» THE REQUEST
Give the entries from the start through the line containing "Saigon: 8:00 -> 7:00" as a Markdown table with the columns Row and Line. Number each line and leave out any blank lines.

» LISTING
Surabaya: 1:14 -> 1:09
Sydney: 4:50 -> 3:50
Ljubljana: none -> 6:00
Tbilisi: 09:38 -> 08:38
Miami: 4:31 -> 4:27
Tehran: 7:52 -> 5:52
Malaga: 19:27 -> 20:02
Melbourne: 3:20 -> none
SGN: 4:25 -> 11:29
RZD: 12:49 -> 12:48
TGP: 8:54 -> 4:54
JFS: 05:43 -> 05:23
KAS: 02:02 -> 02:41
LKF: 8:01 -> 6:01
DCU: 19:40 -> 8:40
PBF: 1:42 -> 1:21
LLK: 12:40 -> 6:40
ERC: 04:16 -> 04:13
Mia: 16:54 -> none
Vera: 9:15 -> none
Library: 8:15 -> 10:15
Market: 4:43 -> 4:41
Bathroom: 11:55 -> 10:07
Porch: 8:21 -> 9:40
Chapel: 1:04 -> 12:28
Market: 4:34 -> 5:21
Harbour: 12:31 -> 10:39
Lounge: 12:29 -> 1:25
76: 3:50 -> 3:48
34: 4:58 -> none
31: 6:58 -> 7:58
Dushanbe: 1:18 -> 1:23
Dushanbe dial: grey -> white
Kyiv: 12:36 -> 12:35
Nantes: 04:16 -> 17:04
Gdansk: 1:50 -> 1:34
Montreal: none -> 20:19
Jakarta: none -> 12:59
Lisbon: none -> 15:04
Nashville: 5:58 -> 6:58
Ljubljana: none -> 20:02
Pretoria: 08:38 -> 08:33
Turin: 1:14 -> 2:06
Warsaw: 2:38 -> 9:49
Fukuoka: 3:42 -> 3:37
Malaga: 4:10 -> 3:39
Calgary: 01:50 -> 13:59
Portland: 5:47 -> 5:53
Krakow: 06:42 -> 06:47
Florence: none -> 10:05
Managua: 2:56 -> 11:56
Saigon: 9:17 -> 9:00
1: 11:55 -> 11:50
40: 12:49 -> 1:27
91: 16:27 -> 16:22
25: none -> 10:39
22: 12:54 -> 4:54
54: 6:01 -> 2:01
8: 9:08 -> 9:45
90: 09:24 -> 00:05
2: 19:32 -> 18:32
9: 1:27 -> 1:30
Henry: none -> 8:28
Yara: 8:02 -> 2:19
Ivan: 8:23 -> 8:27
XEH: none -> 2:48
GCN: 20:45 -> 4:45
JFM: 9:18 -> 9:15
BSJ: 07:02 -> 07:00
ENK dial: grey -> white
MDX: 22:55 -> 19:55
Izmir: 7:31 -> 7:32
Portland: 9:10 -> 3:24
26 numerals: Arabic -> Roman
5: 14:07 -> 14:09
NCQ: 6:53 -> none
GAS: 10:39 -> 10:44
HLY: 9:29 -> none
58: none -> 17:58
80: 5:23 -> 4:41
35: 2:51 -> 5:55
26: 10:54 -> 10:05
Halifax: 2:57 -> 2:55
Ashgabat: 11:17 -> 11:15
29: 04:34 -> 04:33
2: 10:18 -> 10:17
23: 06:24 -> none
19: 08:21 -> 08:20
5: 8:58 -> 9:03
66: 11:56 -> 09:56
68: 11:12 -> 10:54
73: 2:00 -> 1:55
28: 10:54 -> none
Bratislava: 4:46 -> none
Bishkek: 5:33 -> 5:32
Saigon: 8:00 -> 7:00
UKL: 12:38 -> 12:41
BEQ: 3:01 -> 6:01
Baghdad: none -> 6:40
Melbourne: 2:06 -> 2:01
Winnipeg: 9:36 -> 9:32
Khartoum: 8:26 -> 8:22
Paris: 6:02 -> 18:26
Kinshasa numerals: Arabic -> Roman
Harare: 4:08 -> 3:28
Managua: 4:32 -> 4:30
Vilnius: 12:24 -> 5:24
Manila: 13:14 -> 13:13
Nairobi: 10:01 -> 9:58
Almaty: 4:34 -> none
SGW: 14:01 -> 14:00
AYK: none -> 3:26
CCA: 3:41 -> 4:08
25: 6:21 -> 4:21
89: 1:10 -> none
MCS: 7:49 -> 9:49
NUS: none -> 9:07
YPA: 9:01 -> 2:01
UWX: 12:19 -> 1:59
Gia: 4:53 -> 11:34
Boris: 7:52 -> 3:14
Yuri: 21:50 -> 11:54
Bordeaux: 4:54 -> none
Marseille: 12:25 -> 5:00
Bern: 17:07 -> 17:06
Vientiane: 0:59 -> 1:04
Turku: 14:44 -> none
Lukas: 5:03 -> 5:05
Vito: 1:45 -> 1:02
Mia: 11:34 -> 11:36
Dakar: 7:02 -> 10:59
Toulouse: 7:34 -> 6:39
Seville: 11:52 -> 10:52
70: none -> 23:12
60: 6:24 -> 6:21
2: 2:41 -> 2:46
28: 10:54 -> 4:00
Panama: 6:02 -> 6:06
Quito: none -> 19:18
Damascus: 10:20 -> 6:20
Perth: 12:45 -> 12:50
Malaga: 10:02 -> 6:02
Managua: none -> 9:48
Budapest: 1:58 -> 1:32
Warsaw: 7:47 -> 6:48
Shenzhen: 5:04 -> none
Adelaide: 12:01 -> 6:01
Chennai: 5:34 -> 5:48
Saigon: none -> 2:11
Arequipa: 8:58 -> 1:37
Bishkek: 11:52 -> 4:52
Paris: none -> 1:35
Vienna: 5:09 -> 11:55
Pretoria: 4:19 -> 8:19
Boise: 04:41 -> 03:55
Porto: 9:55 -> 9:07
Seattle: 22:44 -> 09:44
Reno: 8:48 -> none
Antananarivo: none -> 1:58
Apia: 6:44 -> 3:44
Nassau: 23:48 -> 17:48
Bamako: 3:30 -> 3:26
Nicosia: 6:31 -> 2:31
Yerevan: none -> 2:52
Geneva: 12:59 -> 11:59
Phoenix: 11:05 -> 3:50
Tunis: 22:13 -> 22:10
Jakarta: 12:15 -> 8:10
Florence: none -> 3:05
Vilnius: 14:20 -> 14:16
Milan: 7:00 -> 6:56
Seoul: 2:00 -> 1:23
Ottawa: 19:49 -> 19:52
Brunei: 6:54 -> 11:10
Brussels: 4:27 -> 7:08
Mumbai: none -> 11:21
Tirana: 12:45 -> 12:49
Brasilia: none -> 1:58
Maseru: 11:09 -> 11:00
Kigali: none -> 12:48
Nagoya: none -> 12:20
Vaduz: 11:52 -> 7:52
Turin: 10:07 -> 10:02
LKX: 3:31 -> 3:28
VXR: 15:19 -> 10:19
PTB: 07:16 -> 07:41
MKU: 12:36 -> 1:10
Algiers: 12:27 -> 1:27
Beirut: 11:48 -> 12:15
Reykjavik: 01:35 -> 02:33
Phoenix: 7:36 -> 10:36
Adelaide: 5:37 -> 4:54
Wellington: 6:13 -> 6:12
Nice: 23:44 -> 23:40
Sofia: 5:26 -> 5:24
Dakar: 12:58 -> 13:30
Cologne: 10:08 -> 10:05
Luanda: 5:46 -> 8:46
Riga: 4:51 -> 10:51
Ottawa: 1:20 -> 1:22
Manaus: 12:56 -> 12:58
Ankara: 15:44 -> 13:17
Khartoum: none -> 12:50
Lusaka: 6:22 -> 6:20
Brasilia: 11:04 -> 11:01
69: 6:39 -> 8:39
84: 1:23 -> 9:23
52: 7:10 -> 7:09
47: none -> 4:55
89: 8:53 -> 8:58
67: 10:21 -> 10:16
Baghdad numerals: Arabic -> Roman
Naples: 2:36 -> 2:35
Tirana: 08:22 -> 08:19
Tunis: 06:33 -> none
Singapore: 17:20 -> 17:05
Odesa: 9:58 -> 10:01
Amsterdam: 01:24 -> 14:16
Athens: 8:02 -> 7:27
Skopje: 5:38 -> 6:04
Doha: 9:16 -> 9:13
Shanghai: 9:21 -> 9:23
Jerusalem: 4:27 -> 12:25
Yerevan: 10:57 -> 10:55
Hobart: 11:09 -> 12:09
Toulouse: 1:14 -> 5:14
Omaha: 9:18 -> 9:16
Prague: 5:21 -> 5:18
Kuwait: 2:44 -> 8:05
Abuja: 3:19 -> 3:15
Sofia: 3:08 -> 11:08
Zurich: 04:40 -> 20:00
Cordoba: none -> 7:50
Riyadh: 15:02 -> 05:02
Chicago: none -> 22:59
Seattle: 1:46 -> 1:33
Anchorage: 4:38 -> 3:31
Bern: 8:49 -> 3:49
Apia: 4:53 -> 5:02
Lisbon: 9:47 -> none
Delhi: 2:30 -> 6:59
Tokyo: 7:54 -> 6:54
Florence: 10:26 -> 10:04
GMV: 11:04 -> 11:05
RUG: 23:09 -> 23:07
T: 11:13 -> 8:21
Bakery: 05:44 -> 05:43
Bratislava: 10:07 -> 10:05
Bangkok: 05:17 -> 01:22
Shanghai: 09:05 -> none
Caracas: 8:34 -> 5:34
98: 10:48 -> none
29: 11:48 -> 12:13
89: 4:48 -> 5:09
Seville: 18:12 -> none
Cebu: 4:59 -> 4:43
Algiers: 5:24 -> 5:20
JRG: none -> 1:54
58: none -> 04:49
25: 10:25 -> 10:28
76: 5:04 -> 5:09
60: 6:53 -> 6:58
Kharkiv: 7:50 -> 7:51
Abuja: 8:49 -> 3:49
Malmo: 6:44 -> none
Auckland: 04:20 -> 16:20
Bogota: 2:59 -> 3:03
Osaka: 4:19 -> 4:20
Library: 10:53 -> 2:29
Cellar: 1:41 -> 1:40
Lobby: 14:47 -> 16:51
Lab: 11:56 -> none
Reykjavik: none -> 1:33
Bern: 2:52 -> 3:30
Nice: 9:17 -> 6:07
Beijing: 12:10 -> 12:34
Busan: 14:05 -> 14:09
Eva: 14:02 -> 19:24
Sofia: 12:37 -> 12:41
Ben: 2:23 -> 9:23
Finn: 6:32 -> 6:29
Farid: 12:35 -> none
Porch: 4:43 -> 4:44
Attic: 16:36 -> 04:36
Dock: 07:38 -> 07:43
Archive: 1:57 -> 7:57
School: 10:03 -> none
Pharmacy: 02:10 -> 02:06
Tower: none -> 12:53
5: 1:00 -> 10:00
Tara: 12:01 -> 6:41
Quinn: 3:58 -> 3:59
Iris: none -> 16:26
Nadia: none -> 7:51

» OUTPUT BELOW
| Row | Line |
|---|---|
| 1 | Surabaya: 1:14 -> 1:09 |
| 2 | Sydney: 4:50 -> 3:50 |
| 3 | Ljubljana: none -> 6:00 |
| 4 | Tbilisi: 09:38 -> 08:38 |
| 5 | Miami: 4:31 -> 4:27 |
| 6 | Tehran: 7:52 -> 5:52 |
| 7 | Malaga: 19:27 -> 20:02 |
| 8 | Melbourne: 3:20 -> none |
| 9 | SGN: 4:25 -> 11:29 |
| 10 | RZD: 12:49 -> 12:48 |
| 11 | TGP: 8:54 -> 4:54 |
| 12 | JFS: 05:43 -> 05:23 |
| 13 | KAS: 02:02 -> 02:41 |
| 14 | LKF: 8:01 -> 6:01 |
| 15 | DCU: 19:40 -> 8:40 |
| 16 | PBF: 1:42 -> 1:21 |
| 17 | LLK: 12:40 -> 6:40 |
| 18 | ERC: 04:16 -> 04:13 |
| 19 | Mia: 16:54 -> none |
| 20 | Vera: 9:15 -> none |
| 21 | Library: 8:15 -> 10:15 |
| 22 | Market: 4:43 -> 4:41 |
| 23 | Bathroom: 11:55 -> 10:07 |
| 24 | Porch: 8:21 -> 9:40 |
| 25 | Chapel: 1:04 -> 12:28 |
| 26 | Market: 4:34 -> 5:21 |
| 27 | Harbour: 12:31 -> 10:39 |
| 28 | Lounge: 12:29 -> 1:25 |
| 29 | 76: 3:50 -> 3:48 |
| 30 | 34: 4:58 -> none |
| 31 | 31: 6:58 -> 7:58 |
| 32 | Dushanbe: 1:18 -> 1:23 |
| 33 | Dushanbe dial: grey -> white |
| 34 | Kyiv: 12:36 -> 12:35 |
| 35 | Nantes: 04:16 -> 17:04 |
| 36 | Gdansk: 1:50 -> 1:34 |
| 37 | Montreal: none -> 20:19 |
| 38 | Jakarta: none -> 12:59 |
| 39 | Lisbon: none -> 15:04 |
| 40 | Nashville: 5:58 -> 6:58 |
| 41 | Ljubljana: none -> 20:02 |
| 42 | Pretoria: 08:38 -> 08:33 |
| 43 | Turin: 1:14 -> 2:06 |
| 44 | Warsaw: 2:38 -> 9:49 |
| 45 | Fukuoka: 3:42 -> 3:37 |
| 46 | Malaga: 4:10 -> 3:39 |
| 47 | Calgary: 01:50 -> 13:59 |
| 48 | Portland: 5:47 -> 5:53 |
| 49 | Krakow: 06:42 -> 06:47 |
| 50 | Florence: none -> 10:05 |
| 51 | Managua: 2:56 -> 11:56 |
| 52 | Saigon: 9:17 -> 9:00 |
| 53 | 1: 11:55 -> 11:50 |
| 54 | 40: 12:49 -> 1:27 |
| 55 | 91: 16:27 -> 16:22 |
| 56 | 25: none -> 10:39 |
| 57 | 22: 12:54 -> 4:54 |
| 58 | 54: 6:01 -> 2:01 |
| 59 | 8: 9:08 -> 9:45 |
| 60 | 90: 09:24 -> 00:05 |
| 61 | 2: 19:32 -> 18:32 |
| 62 | 9: 1:27 -> 1:30 |
| 63 | Henry: none -> 8:28 |
| 64 | Yara: 8:02 -> 2:19 |
| 65 | Ivan: 8:23 -> 8:27 |
| 66 | XEH: none -> 2:48 |
| 67 | GCN: 20:45 -> 4:45 |
| 68 | JFM: 9:18 -> 9:15 |
| 69 | BSJ: 07:02 -> 07:00 |
| 70 | ENK dial: grey -> white |
| 71 | MDX: 22:55 -> 19:55 |
| 72 | Izmir: 7:31 -> 7:32 |
| 73 | Portland: 9:10 -> 3:24 |
| 74 | 26 numerals: Arabic -> Roman |
| 75 | 5: 14:07 -> 14:09 |
| 76 | NCQ: 6:53 -> none |
| 77 | GAS: 10:39 -> 10:44 |
| 78 | HLY: 9:29 -> none |
| 79 | 58: none -> 17:58 |
| 80 | 80: 5:23 -> 4:41 |
| 81 | 35: 2:51 -> 5:55 |
| 82 | 26: 10:54 -> 10:05 |
| 83 | Halifax: 2:57 -> 2:55 |
| 84 | Ashgabat: 11:17 -> 11:15 |
| 85 | 29: 04:34 -> 04:33 |
| 86 | 2: 10:18 -> 10:17 |
| 87 | 23: 06:24 -> none |
| 88 | 19: 08:21 -> 08:20 |
| 89 | 5: 8:58 -> 9:03 |
| 90 | 66: 11:56 -> 09:56 |
| 91 | 68: 11:12 -> 10:54 |
| 92 | 73: 2:00 -> 1:55 |
| 93 | 28: 10:54 -> none |
| 94 | Bratislava: 4:46 -> none |
| 95 | Bishkek: 5:33 -> 5:32 |
| 96 | Saigon: 8:00 -> 7:00 |